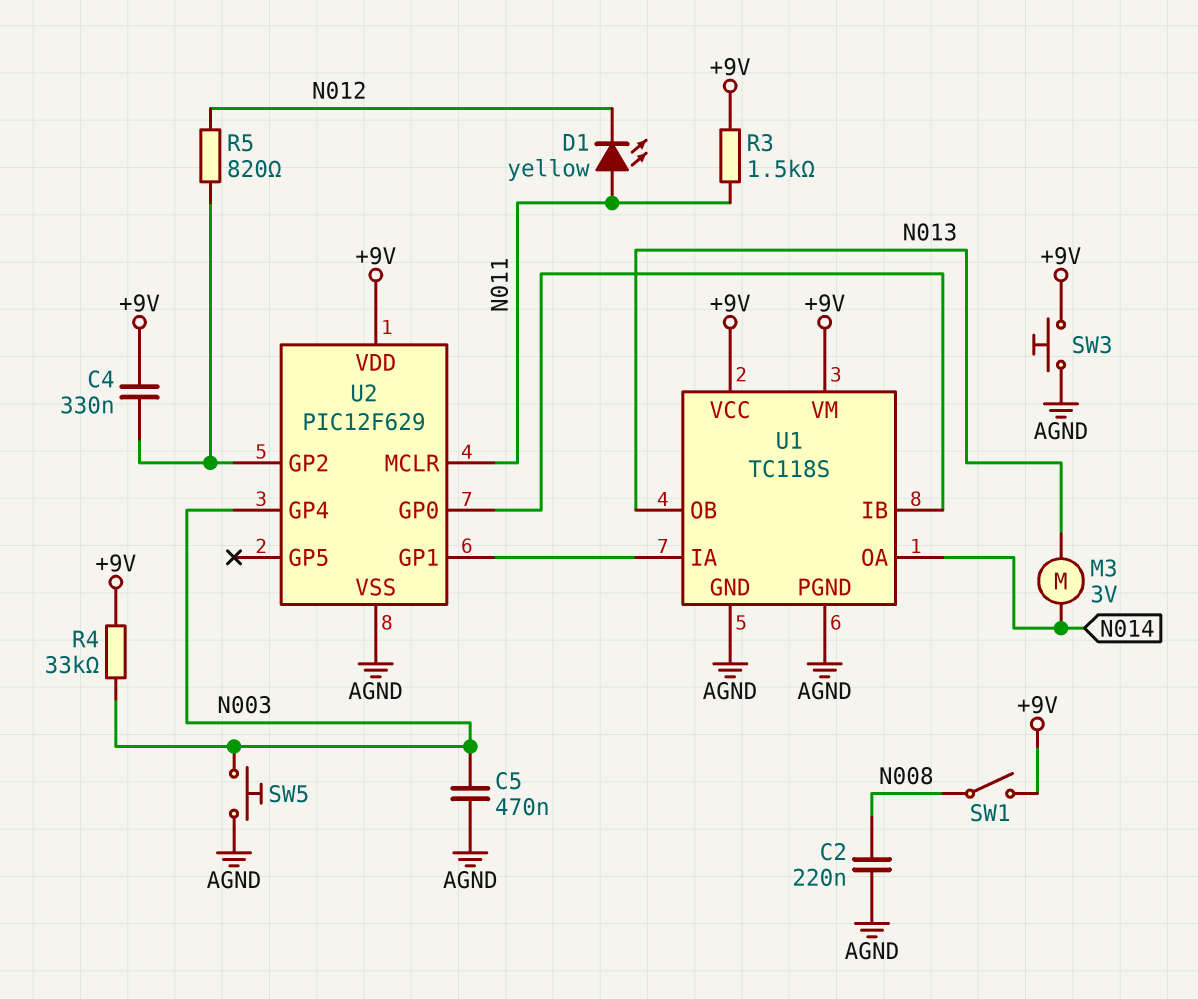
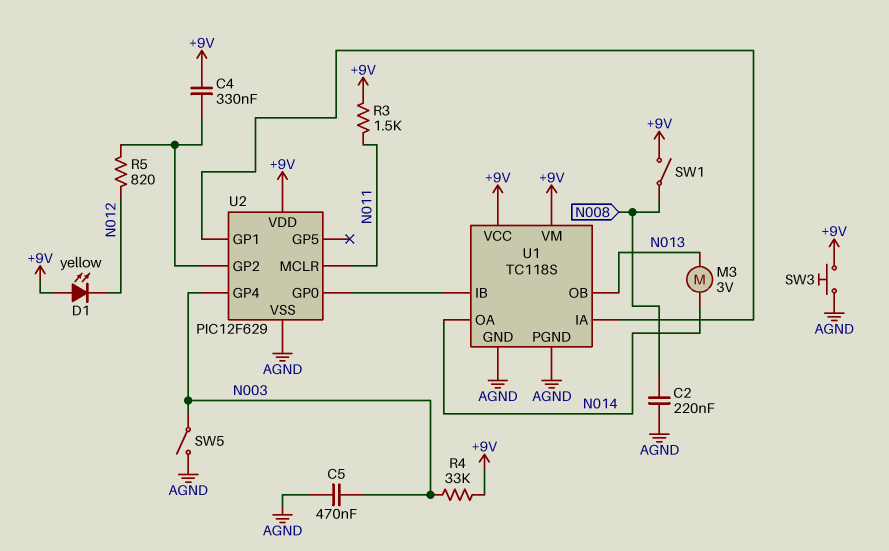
D1: LED yellow (A N011, K N012) -> LED yellow (A +9V, K N012)
SW5: button (AGND, N003) -> switch (AGND, N003)

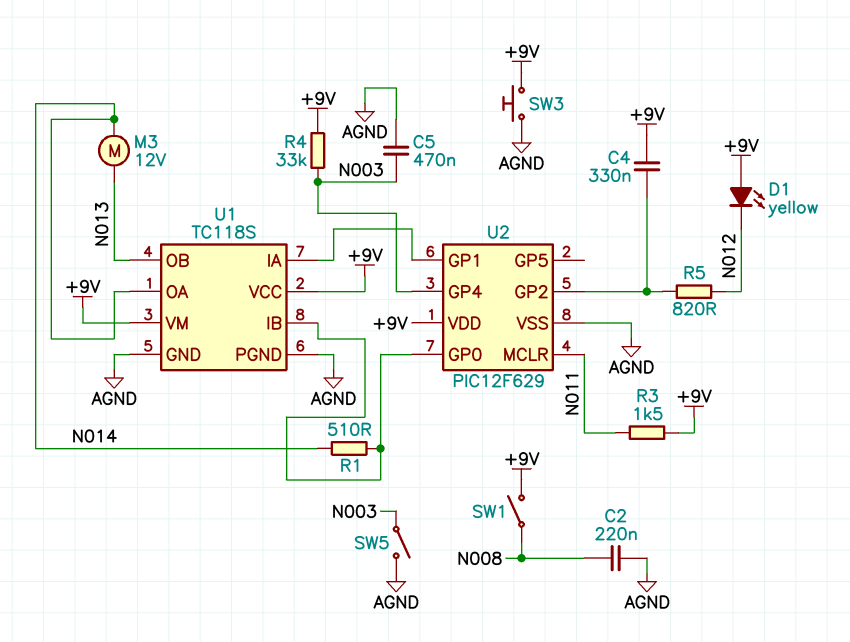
M3: motor 3V (N013, N014) -> motor 12V (N013, N014)
R1: none -> 510 (N014, U1/IB)

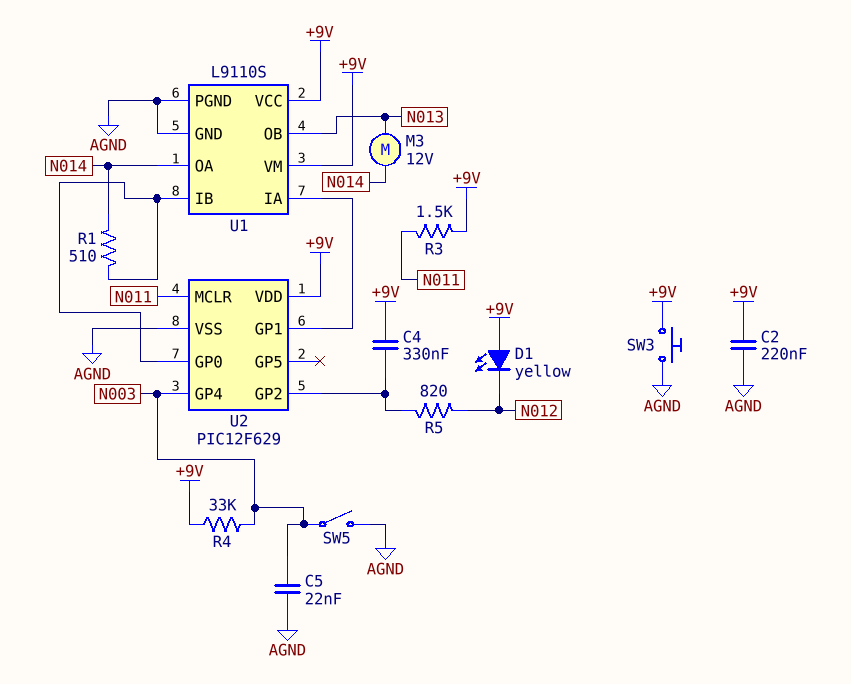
C2: 220nF (AGND, N008) -> 220nF (+9V, AGND)
C5: 470nF (AGND, N003) -> 22nF (AGND, N003)
SW1: switch (+9V, N008) -> none
U1: TC118S -> L9110S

****************

### Instructions to follow:
None of the pictures belong in the copy. Write out exactly the lines from the line that holds "M3: motor 3V" through the last line of the listing above, both ends included.

### Written solution:
M3: motor 3V (N013, N014) -> motor 12V (N013, N014)
R1: none -> 510 (N014, U1/IB)

C2: 220nF (AGND, N008) -> 220nF (+9V, AGND)
C5: 470nF (AGND, N003) -> 22nF (AGND, N003)
SW1: switch (+9V, N008) -> none
U1: TC118S -> L9110S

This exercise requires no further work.